(Beginning of INPUT FOR THIS TASK)

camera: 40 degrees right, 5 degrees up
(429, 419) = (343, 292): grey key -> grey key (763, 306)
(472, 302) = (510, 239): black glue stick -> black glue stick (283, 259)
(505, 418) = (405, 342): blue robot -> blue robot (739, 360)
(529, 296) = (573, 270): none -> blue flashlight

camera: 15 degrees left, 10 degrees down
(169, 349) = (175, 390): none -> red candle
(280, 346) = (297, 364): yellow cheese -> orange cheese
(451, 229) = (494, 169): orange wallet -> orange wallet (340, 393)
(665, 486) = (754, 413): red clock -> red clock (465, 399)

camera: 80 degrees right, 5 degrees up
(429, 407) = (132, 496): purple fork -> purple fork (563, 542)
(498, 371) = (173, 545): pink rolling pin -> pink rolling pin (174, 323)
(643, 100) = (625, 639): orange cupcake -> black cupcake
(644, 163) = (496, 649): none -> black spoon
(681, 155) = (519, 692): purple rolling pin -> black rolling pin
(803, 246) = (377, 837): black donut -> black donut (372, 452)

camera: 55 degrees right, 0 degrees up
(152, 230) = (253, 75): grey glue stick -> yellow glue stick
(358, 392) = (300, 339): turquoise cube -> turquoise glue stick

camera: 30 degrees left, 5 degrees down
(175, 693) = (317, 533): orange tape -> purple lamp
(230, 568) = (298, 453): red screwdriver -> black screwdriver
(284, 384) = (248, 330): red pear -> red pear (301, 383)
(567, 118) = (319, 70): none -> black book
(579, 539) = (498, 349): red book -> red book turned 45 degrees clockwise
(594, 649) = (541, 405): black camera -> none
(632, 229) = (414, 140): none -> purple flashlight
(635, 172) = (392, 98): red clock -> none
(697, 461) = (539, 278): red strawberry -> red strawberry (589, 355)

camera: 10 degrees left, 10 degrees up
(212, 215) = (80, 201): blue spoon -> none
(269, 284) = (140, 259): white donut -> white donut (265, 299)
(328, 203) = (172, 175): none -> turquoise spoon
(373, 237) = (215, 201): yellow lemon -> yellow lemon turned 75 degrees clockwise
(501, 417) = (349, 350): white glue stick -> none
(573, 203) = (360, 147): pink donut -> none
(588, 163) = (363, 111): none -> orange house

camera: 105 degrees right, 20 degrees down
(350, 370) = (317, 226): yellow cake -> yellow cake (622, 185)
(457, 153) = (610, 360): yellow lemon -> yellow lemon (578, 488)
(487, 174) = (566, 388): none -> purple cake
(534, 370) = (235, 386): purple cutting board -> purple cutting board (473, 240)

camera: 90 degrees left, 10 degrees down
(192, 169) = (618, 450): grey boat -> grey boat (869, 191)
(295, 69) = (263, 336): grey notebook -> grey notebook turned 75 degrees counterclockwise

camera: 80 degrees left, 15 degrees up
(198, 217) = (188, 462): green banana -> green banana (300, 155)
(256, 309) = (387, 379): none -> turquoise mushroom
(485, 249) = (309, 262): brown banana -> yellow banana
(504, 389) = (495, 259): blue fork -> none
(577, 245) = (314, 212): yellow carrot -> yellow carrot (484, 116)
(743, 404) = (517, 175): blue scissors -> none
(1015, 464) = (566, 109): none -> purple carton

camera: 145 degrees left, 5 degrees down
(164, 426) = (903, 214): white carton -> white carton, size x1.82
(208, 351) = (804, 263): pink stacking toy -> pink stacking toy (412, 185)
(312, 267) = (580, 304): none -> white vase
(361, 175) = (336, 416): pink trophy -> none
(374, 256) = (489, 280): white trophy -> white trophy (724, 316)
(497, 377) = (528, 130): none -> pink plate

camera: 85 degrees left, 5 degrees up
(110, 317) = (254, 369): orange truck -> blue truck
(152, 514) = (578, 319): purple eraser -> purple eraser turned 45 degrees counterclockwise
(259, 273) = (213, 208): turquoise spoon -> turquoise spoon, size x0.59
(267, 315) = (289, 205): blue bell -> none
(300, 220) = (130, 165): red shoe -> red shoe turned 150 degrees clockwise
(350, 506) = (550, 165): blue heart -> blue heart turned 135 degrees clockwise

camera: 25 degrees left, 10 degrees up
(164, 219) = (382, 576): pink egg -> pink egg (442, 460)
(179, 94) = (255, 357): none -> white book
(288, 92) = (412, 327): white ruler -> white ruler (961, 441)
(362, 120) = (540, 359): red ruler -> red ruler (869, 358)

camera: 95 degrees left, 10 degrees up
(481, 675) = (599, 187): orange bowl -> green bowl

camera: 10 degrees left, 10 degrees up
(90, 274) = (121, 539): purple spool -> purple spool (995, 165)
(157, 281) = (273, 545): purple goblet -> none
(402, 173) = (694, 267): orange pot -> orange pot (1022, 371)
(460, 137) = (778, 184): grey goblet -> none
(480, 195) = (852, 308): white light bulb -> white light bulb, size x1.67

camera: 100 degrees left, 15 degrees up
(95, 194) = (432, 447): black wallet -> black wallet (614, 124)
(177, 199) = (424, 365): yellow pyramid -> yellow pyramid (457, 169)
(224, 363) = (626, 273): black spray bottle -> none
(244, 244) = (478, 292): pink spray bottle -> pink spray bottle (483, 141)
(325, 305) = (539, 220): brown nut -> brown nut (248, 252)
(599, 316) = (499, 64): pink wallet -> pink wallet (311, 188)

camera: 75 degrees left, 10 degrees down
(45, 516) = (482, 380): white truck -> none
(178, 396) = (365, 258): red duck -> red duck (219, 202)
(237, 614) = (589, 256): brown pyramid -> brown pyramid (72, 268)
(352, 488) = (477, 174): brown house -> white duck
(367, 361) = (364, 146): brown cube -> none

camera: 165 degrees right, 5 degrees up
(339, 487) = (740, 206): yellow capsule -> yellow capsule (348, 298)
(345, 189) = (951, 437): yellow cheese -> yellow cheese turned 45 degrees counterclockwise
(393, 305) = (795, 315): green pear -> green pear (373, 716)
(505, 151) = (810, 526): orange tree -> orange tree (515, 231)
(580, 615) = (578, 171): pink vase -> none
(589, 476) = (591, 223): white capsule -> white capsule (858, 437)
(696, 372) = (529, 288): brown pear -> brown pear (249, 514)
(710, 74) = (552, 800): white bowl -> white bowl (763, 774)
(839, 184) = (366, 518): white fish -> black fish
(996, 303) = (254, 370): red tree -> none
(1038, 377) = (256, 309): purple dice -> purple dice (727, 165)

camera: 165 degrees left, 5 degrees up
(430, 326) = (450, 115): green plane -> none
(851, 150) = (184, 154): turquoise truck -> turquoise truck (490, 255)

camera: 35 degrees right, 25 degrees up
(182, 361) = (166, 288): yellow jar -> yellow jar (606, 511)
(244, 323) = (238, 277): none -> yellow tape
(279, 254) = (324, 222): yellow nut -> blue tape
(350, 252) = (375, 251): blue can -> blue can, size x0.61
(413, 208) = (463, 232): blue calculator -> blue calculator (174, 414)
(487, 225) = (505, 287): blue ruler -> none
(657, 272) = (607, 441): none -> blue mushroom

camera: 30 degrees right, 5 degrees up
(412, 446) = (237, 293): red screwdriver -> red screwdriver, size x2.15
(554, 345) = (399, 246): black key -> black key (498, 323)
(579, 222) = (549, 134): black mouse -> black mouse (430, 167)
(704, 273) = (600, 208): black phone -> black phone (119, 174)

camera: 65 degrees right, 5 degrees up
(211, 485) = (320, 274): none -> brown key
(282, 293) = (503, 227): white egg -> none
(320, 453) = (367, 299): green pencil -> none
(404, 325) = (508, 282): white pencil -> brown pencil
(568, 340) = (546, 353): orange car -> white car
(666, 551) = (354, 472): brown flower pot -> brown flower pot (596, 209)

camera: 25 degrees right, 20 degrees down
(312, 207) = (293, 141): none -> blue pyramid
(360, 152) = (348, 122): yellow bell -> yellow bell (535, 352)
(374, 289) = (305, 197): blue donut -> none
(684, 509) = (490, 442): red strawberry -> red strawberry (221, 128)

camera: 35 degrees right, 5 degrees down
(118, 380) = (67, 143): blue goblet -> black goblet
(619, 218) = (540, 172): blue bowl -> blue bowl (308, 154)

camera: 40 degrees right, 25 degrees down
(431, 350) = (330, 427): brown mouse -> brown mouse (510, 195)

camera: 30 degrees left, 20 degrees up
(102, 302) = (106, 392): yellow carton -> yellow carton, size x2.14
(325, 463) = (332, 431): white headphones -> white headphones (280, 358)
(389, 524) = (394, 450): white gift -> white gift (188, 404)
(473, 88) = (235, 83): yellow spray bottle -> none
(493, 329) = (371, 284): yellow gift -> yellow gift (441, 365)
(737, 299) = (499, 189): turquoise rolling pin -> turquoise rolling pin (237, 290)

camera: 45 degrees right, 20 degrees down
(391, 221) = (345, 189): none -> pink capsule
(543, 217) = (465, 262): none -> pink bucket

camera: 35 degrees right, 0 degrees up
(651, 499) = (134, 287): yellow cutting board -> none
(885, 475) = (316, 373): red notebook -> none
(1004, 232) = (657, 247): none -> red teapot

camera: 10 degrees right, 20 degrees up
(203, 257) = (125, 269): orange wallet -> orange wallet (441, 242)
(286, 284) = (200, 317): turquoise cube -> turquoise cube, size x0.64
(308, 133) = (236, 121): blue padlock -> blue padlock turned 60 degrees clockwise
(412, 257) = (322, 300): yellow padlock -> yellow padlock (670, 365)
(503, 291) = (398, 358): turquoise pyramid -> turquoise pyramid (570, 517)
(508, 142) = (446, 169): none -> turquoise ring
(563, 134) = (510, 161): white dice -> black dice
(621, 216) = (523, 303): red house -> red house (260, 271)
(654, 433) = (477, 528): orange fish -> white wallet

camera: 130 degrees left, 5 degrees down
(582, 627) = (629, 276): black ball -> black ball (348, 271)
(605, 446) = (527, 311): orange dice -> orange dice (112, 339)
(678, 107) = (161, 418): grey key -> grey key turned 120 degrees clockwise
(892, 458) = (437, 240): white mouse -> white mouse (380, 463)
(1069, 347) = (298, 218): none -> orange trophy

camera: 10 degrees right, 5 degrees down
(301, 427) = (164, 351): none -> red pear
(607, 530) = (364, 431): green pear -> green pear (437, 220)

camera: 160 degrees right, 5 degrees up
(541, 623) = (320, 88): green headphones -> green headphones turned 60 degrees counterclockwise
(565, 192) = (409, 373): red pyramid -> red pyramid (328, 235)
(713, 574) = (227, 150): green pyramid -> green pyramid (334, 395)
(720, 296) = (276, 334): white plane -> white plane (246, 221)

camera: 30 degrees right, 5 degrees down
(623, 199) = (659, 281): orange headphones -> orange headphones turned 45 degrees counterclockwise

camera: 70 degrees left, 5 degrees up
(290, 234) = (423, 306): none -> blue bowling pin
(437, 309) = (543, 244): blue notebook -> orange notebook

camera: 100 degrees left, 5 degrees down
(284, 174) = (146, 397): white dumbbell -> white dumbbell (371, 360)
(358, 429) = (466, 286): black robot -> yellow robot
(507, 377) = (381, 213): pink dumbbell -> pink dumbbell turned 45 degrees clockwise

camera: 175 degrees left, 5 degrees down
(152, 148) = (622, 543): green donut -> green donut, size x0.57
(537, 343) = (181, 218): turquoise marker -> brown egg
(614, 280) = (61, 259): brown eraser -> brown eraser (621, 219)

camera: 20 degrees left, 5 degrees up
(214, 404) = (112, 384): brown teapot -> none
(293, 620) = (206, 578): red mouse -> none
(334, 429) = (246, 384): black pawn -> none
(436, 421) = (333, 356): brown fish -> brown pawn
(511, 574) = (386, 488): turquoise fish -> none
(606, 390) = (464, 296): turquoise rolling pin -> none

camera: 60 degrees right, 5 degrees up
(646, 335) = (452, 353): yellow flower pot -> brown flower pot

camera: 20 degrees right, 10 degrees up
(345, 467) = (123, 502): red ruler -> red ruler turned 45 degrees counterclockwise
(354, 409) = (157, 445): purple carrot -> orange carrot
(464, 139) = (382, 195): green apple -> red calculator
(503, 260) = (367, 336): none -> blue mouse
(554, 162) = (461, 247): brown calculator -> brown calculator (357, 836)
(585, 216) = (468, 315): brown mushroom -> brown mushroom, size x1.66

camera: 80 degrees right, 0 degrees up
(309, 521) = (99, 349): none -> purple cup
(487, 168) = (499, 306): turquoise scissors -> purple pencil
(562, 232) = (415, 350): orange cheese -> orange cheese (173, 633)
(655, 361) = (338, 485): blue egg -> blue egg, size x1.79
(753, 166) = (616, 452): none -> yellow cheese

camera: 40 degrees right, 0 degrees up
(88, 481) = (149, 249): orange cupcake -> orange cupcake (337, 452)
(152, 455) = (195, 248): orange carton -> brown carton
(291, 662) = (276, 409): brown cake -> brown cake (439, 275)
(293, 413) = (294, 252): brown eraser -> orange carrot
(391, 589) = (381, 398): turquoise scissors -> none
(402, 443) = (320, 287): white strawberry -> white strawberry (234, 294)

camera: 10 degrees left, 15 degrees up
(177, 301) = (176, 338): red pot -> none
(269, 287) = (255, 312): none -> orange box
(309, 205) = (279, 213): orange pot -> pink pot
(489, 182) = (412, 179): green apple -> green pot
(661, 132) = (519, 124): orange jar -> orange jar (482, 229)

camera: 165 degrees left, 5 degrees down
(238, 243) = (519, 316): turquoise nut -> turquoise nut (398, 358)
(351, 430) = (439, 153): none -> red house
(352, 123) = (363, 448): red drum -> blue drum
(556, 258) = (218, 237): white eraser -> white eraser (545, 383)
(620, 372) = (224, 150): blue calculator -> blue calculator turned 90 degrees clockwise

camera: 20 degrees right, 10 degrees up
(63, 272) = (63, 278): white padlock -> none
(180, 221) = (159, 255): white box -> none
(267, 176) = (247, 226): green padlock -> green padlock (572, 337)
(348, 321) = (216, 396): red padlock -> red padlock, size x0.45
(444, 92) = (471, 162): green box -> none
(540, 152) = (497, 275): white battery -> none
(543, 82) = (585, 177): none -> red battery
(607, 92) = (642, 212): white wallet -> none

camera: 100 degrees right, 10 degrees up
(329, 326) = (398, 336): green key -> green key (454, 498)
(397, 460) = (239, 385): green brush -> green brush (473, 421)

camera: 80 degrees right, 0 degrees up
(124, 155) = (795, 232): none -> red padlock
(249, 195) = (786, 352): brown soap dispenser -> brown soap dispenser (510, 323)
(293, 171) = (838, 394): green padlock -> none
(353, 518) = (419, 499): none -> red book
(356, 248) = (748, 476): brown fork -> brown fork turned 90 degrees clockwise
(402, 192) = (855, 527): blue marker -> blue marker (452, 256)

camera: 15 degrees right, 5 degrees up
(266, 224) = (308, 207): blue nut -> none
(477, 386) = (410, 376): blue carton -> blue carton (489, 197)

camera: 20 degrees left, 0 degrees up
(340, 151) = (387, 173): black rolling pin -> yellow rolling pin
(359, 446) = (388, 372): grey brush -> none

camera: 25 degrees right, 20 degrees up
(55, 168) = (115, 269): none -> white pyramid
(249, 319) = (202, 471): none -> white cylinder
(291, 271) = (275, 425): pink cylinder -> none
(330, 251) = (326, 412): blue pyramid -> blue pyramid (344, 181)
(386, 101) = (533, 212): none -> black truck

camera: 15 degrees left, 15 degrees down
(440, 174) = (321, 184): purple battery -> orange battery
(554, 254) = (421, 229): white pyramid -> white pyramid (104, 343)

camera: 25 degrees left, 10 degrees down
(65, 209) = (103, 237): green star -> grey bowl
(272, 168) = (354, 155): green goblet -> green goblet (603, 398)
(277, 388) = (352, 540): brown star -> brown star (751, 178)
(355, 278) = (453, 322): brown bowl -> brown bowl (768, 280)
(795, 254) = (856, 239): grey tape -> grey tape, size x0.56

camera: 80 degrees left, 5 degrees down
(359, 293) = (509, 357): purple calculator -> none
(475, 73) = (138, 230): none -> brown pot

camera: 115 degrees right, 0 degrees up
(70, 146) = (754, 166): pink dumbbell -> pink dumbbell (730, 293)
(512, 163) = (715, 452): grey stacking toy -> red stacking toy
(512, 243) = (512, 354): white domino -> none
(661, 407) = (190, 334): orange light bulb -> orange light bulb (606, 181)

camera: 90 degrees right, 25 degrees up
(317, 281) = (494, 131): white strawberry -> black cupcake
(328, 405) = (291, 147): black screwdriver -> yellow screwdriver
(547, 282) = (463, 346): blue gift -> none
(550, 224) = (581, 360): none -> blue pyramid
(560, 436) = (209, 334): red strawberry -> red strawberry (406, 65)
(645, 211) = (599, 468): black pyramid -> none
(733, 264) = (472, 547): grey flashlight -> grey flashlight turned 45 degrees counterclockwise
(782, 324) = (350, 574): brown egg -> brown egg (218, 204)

(End of INPUT FOR THIS TASK)

● **AIM OF THE TASK**: Lines above that contain the string "flower" make up the answer.

● **SOLVED EXERCISE**:
(666, 551) = (354, 472): brown flower pot -> brown flower pot (596, 209)
(646, 335) = (452, 353): yellow flower pot -> brown flower pot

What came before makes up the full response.